* EXERCISE REQUIREMENTS
Copy every line of the records below word for word, and leave the pictures out of your answer.

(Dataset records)
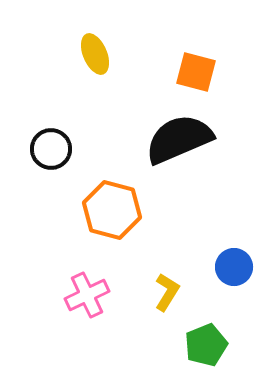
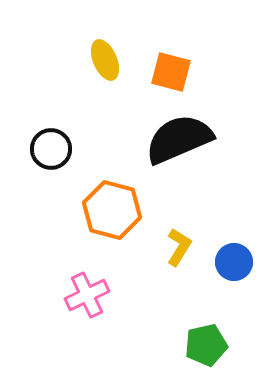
yellow ellipse: moved 10 px right, 6 px down
orange square: moved 25 px left
blue circle: moved 5 px up
yellow L-shape: moved 12 px right, 45 px up
green pentagon: rotated 9 degrees clockwise
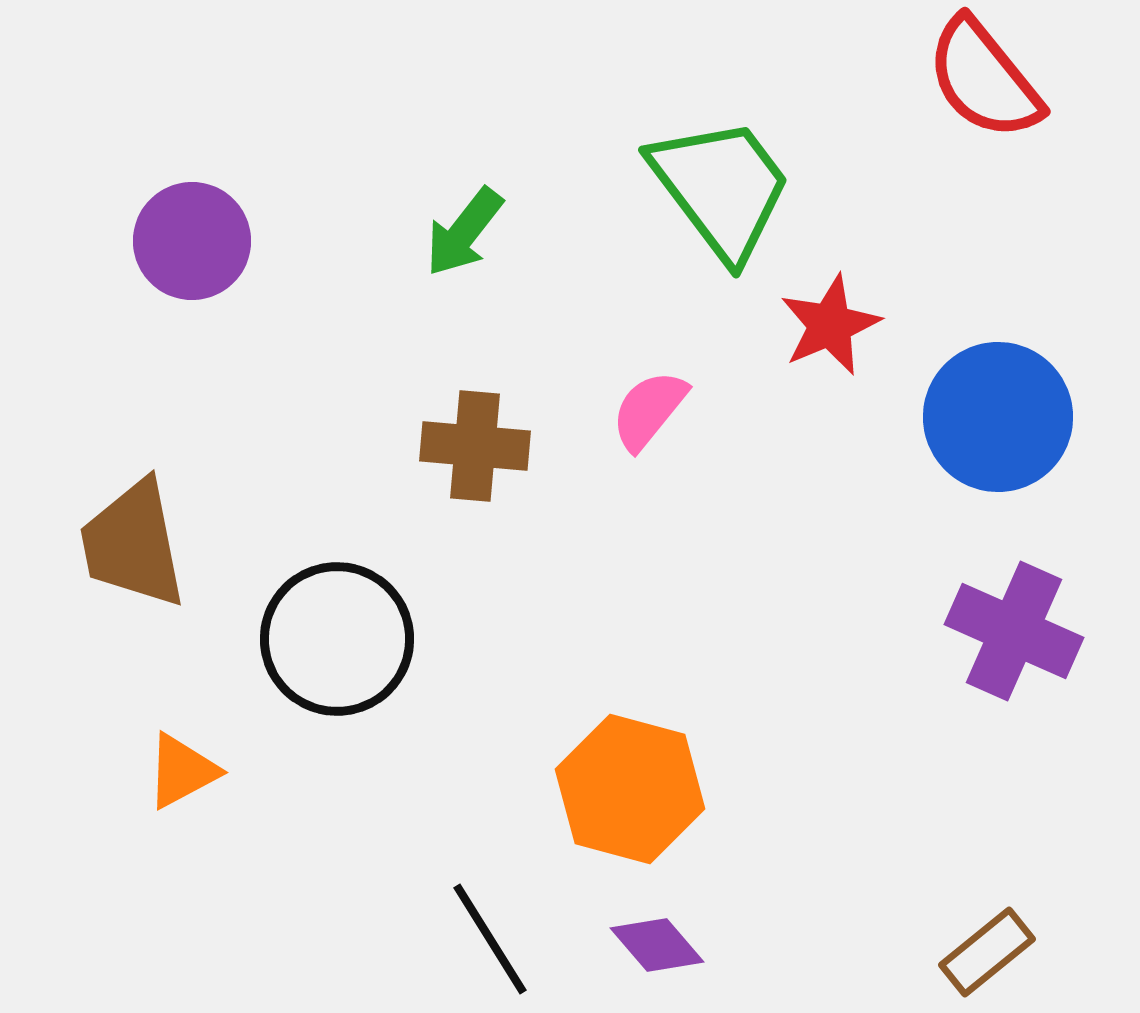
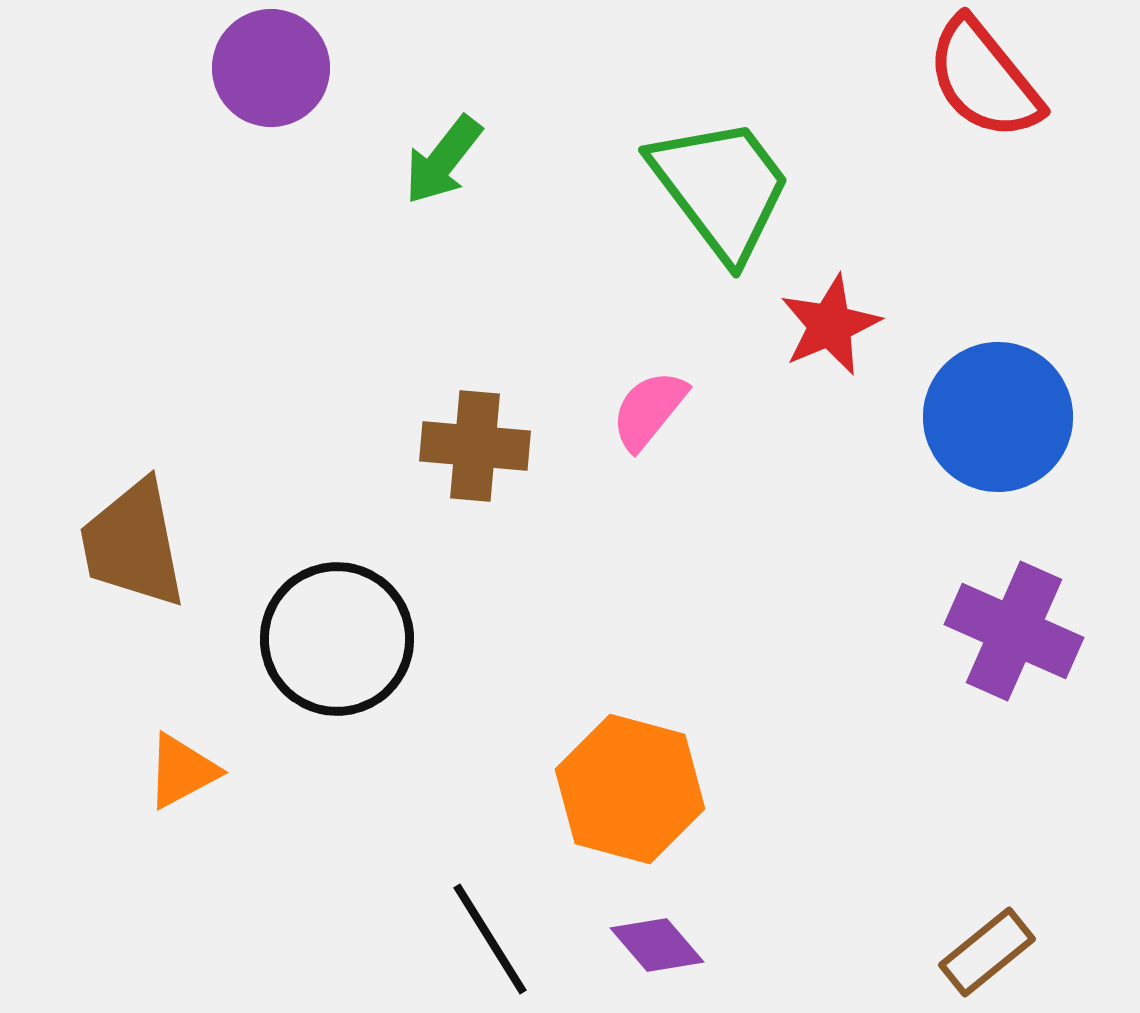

* WRITTEN ANSWER
yellow ellipse: moved 10 px right, 6 px down
orange square: moved 25 px left
blue circle: moved 5 px up
yellow L-shape: moved 12 px right, 45 px up
green pentagon: rotated 9 degrees clockwise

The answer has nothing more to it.